Top of RECORD EXCERPTS
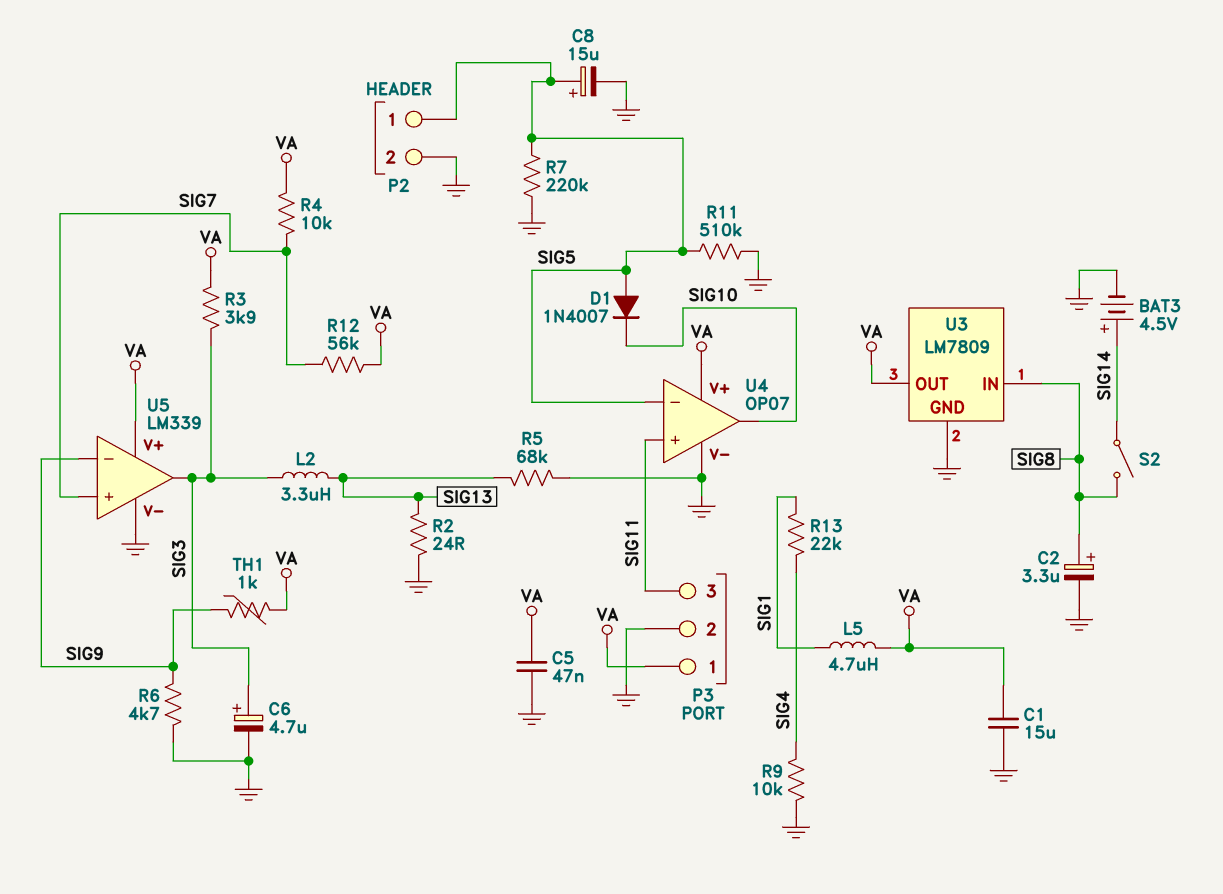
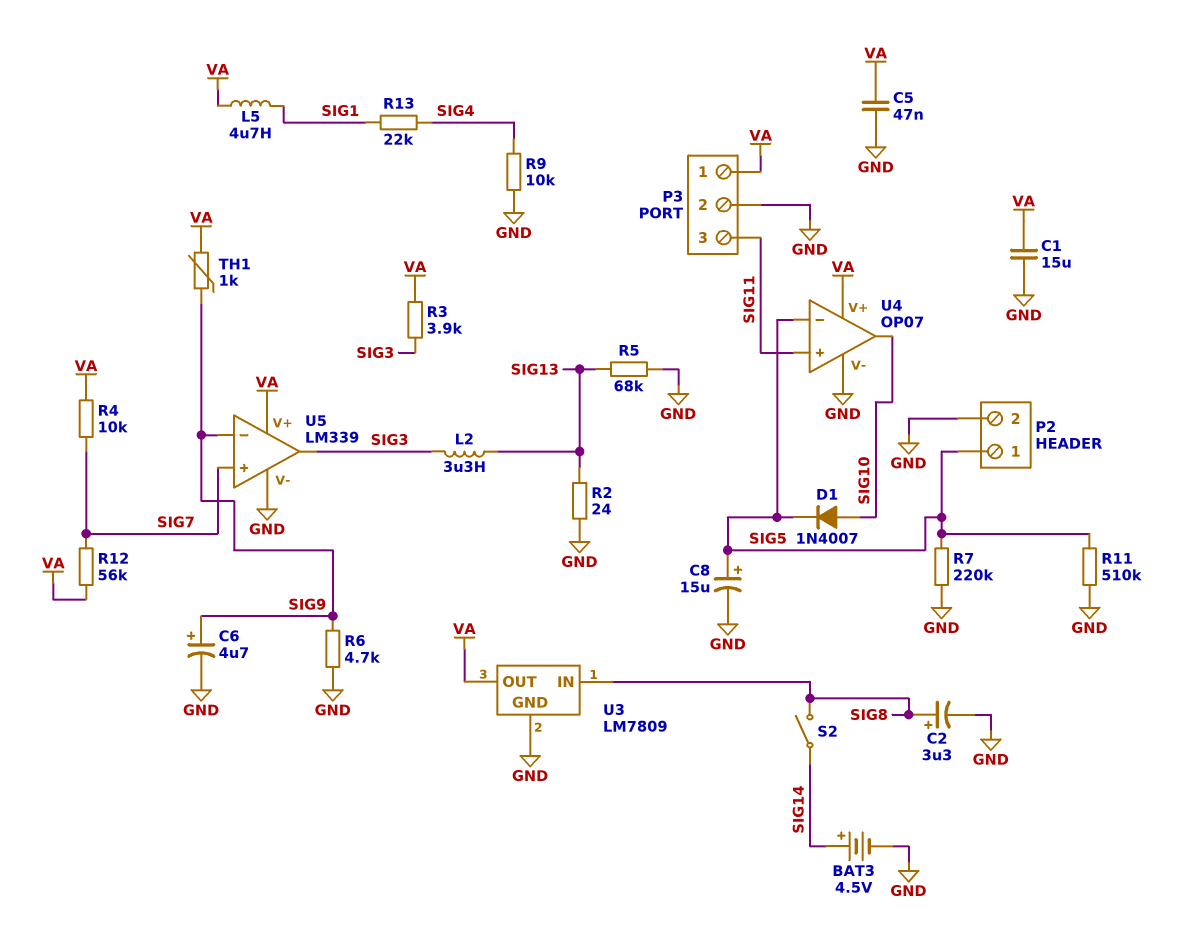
C6: 4.7uF (plus SIG3, minus GND) -> 4.7uF (plus SIG9, minus GND)
D1: diode 1N4007 (A SIG5, K SIG10) -> diode 1N4007 (A SIG10, K SIG5)

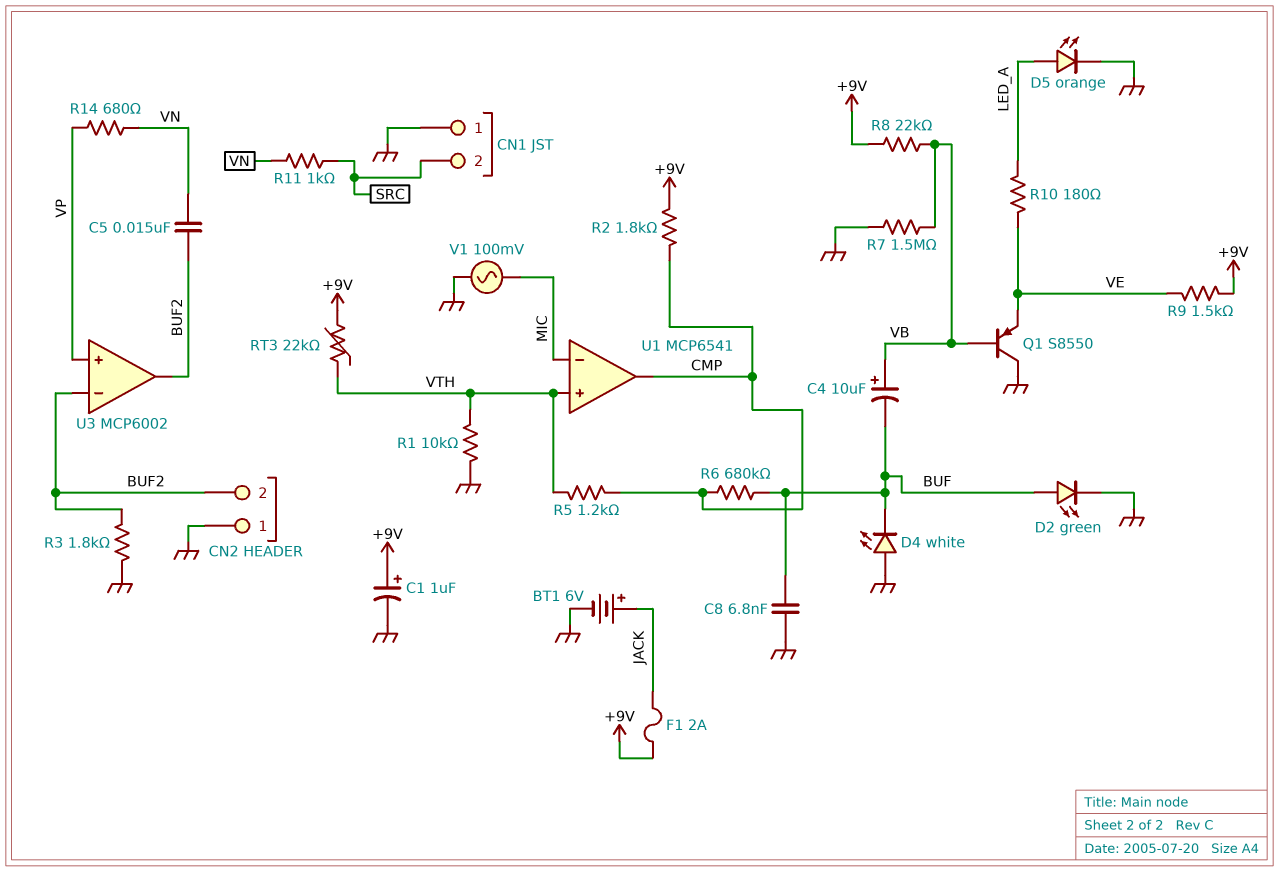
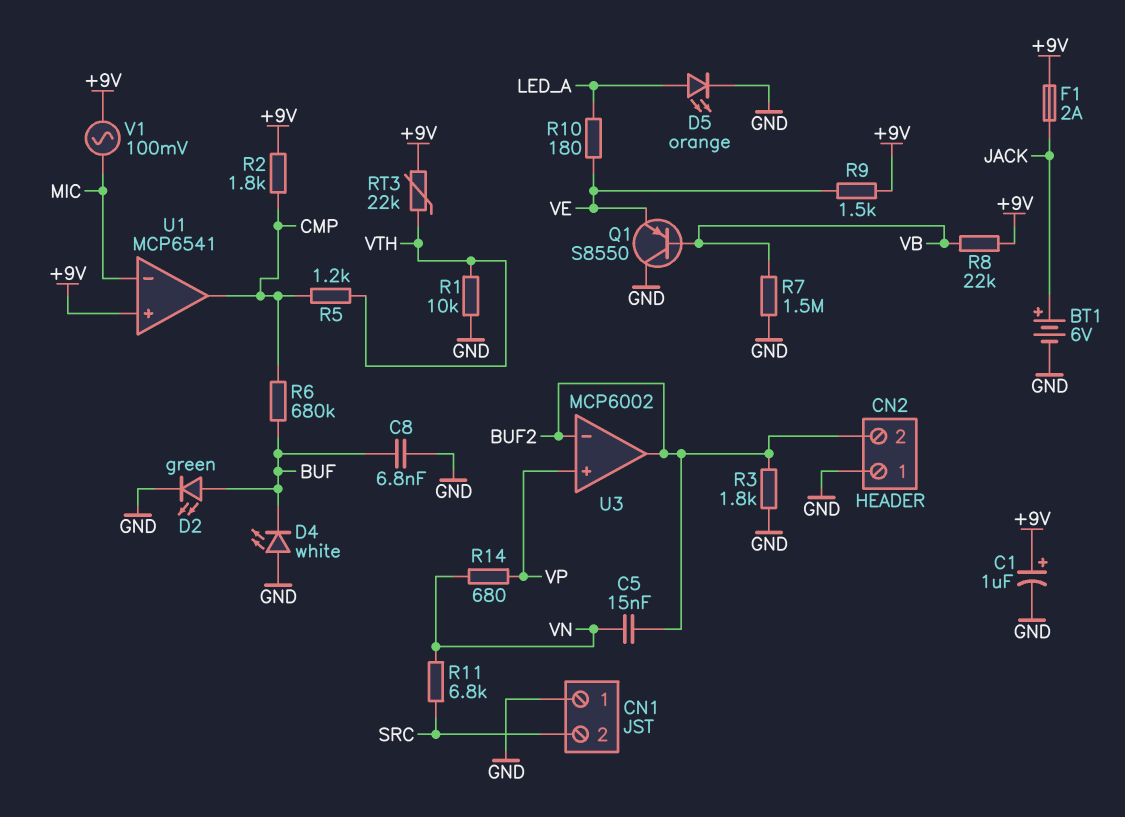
C4: 10uF (plus VB, minus BUF) -> none
R11: 1k (SRC, VN) -> 6.8k (SRC, VN)
U1 pin in+: VTH -> +9V
V1: AC 100mV (GND, MIC) -> AC 100mV (+9V, MIC)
Bottom of RECORD EXCERPTS
**TO DO:** Everything from the line containing "C4: 10uF (plus VB, minus BUF) -> none" through the final line of the records is what you should print, exactly and with nothing added.

**TASK ANSWER:**
C4: 10uF (plus VB, minus BUF) -> none
R11: 1k (SRC, VN) -> 6.8k (SRC, VN)
U1 pin in+: VTH -> +9V
V1: AC 100mV (GND, MIC) -> AC 100mV (+9V, MIC)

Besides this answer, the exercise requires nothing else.